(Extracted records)
========

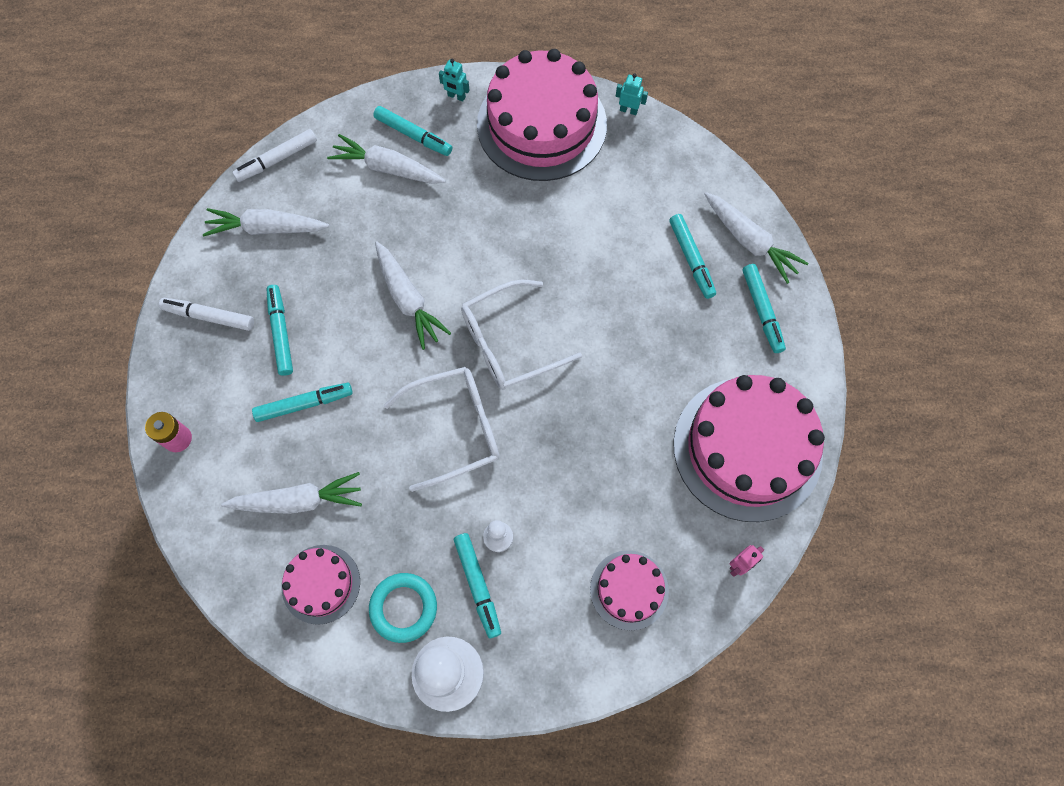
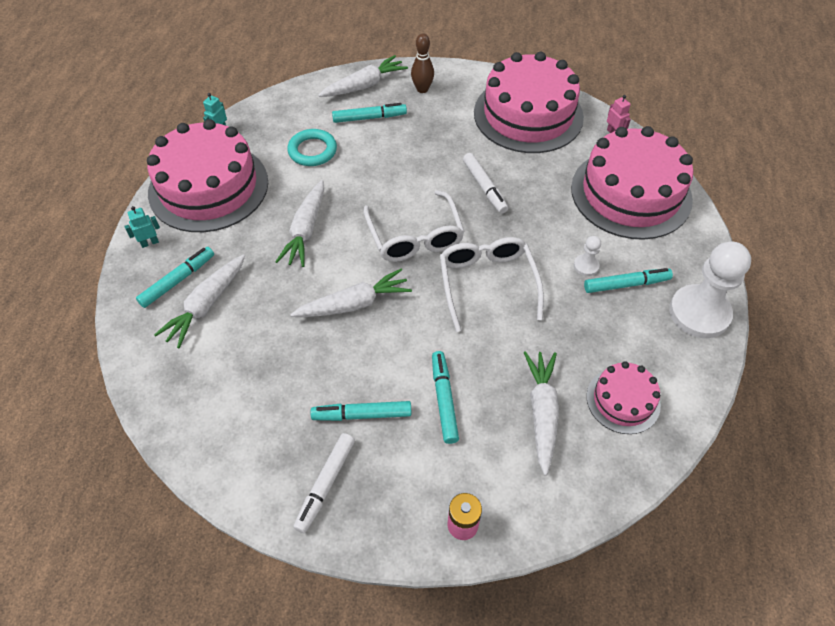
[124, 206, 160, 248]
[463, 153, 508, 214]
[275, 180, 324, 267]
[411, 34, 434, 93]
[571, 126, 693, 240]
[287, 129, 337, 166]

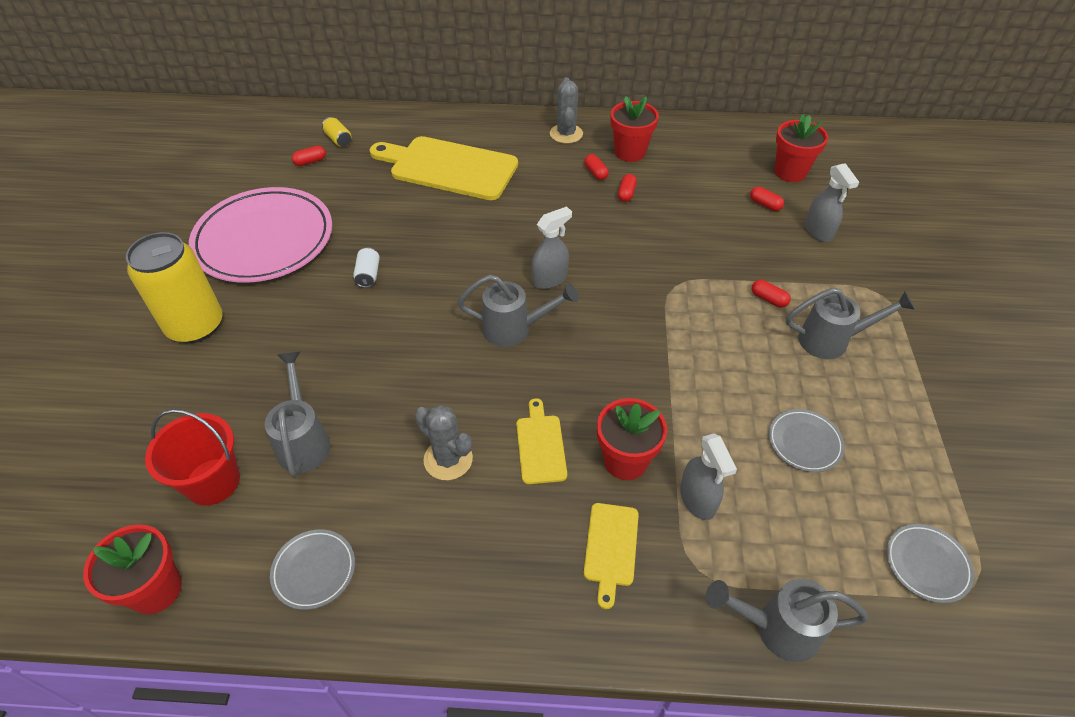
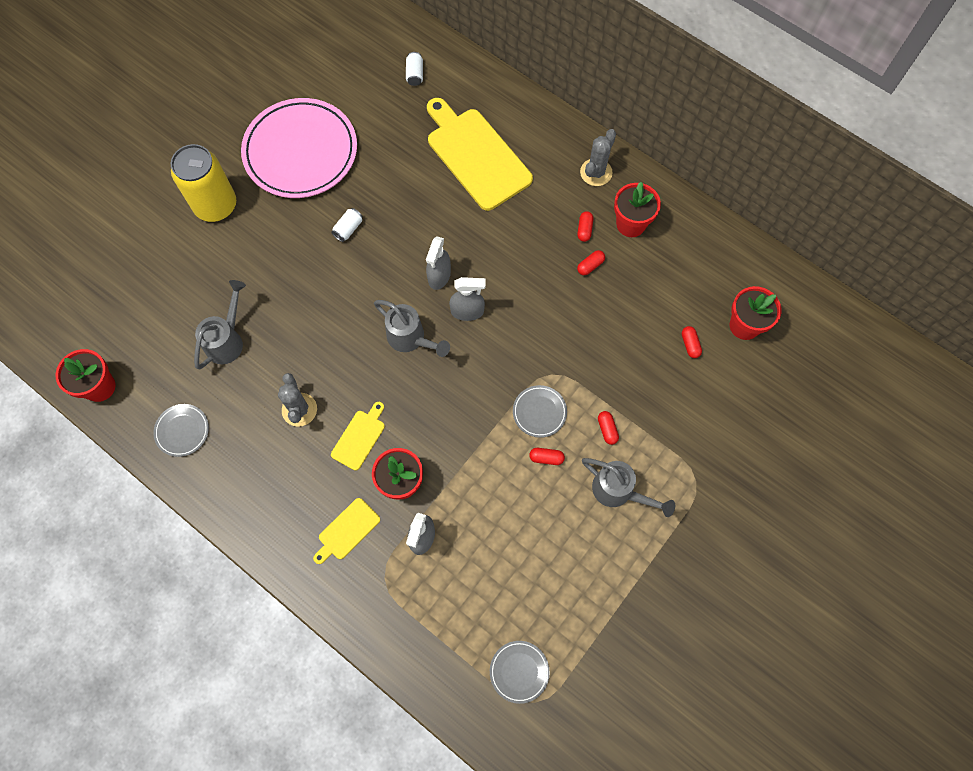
[406, 52, 423, 86]
[529, 448, 565, 465]
[426, 236, 451, 290]
[145, 409, 240, 506] (first image)
[513, 385, 567, 438]
[706, 579, 868, 662] (first image)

========

§ ACTIVITY
Your answer should be the lines above from the one that contains "[463, 153, 508, 214]" through the last, set down exactly, with the pictures removed.

§ ANSWER BELOW
[463, 153, 508, 214]
[275, 180, 324, 267]
[411, 34, 434, 93]
[571, 126, 693, 240]
[287, 129, 337, 166]

[406, 52, 423, 86]
[529, 448, 565, 465]
[426, 236, 451, 290]
[145, 409, 240, 506] (first image)
[513, 385, 567, 438]
[706, 579, 868, 662] (first image)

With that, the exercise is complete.